(Object state change records)
══════════

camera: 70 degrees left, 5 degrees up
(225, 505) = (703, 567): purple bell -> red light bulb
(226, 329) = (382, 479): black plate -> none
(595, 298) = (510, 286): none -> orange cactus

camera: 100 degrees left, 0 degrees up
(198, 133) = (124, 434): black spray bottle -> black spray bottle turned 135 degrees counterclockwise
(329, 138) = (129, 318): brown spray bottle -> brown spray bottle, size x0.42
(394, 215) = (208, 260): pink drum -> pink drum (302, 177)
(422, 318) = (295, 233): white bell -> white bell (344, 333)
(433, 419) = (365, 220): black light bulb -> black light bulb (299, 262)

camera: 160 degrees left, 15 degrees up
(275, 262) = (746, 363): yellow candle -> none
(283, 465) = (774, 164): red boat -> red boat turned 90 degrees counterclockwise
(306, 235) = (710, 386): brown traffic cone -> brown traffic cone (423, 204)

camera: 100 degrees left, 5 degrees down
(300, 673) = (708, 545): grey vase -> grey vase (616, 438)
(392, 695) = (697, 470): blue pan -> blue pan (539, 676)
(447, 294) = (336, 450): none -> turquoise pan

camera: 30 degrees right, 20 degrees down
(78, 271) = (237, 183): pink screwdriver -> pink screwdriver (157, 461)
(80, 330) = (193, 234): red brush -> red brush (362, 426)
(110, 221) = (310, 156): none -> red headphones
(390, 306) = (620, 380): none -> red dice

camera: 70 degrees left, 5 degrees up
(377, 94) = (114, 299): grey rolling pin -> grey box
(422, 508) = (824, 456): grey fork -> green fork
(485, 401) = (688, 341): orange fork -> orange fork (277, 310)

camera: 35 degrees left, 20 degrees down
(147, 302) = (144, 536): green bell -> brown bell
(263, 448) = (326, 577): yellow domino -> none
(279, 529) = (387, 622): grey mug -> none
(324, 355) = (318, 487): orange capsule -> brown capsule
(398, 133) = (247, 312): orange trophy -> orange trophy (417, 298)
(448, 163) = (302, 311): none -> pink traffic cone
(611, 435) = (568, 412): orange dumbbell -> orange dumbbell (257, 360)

══════════

- Exercise requirements -
Output consists of exactly the lines from the one containing "(324, 355) = (318, 487): orange" to the end of the records above, retyped without change and with nothing extra.

- Task output -
(324, 355) = (318, 487): orange capsule -> brown capsule
(398, 133) = (247, 312): orange trophy -> orange trophy (417, 298)
(448, 163) = (302, 311): none -> pink traffic cone
(611, 435) = (568, 412): orange dumbbell -> orange dumbbell (257, 360)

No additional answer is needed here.